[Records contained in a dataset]
------------------------------------------------------------

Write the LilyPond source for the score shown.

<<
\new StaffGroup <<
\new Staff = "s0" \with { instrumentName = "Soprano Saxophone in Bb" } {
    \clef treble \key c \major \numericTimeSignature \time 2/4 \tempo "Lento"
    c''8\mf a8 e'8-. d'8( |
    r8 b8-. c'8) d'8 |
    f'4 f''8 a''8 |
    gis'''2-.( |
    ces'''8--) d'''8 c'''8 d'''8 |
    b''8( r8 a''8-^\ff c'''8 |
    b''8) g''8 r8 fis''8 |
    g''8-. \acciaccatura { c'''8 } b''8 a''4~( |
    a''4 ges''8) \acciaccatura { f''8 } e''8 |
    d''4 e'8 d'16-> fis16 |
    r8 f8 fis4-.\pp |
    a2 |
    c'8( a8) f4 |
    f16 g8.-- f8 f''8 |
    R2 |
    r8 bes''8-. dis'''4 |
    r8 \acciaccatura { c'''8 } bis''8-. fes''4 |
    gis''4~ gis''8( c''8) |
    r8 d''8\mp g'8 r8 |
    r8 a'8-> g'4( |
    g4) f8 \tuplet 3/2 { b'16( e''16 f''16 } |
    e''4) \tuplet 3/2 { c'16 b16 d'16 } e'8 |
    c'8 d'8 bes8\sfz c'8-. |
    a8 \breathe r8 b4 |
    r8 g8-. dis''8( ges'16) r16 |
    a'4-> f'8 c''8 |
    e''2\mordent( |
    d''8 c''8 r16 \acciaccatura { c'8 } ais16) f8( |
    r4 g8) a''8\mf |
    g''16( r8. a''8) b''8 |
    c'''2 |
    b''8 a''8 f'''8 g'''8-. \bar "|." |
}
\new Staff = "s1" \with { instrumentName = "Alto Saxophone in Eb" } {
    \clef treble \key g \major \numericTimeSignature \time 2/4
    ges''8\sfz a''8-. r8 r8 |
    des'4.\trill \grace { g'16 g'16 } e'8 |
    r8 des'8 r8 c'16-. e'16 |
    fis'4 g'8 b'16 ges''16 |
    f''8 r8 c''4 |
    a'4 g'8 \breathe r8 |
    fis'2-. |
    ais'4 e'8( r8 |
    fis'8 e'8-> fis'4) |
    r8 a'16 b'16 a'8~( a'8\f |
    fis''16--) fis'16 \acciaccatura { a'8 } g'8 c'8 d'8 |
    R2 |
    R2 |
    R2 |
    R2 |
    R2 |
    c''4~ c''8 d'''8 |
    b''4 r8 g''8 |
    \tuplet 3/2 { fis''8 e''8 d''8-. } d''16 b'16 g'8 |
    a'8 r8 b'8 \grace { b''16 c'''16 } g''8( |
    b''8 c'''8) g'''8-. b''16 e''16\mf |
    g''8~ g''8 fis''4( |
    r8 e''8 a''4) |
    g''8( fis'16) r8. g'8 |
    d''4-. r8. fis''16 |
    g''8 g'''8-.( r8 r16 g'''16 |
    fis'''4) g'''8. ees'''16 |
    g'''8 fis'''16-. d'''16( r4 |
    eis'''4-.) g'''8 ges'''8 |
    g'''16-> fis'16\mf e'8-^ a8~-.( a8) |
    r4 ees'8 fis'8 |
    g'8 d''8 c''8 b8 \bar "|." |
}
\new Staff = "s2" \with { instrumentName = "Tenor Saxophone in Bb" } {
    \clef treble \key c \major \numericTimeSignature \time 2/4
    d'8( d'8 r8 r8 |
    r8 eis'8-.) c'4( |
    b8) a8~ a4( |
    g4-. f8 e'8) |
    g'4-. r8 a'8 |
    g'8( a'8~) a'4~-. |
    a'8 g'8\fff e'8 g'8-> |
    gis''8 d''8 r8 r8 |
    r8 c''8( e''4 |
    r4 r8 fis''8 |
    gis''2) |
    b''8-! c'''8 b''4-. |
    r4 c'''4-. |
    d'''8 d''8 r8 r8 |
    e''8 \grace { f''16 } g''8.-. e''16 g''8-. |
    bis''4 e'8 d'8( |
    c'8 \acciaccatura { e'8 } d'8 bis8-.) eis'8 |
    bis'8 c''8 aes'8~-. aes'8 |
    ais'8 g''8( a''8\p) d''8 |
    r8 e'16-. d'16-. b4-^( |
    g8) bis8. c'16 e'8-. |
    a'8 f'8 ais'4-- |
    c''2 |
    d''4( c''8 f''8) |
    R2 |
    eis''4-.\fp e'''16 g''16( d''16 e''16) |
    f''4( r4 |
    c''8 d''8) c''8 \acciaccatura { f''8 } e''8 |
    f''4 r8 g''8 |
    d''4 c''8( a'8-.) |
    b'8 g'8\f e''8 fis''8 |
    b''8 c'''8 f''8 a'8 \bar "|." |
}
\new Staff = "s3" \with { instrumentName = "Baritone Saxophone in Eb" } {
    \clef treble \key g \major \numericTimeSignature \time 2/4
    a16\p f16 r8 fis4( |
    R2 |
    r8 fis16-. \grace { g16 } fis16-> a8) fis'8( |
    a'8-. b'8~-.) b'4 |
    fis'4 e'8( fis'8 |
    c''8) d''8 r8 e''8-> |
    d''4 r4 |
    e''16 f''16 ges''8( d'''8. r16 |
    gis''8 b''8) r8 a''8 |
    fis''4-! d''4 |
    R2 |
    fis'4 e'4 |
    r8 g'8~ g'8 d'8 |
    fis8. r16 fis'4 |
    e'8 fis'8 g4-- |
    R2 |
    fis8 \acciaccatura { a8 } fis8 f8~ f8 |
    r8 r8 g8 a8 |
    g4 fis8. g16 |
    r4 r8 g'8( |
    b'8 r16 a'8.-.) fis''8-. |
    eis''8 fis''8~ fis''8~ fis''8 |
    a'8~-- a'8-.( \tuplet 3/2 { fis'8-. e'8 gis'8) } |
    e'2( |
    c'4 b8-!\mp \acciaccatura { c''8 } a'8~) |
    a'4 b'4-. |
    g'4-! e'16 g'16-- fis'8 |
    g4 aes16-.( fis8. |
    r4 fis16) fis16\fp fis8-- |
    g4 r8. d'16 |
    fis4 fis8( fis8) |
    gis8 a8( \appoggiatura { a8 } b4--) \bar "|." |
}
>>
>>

------------------------------------------------------------

> _Written request_:
Pick out every line of the listing above that contains the string "clef". Case counts.

> _Answer for the task_:
    \clef treble \key c \major \numericTimeSignature \time 2/4 \tempo "Lento"
    \clef treble \key g \major \numericTimeSignature \time 2/4
    \clef treble \key c \major \numericTimeSignature \time 2/4
    \clef treble \key g \major \numericTimeSignature \time 2/4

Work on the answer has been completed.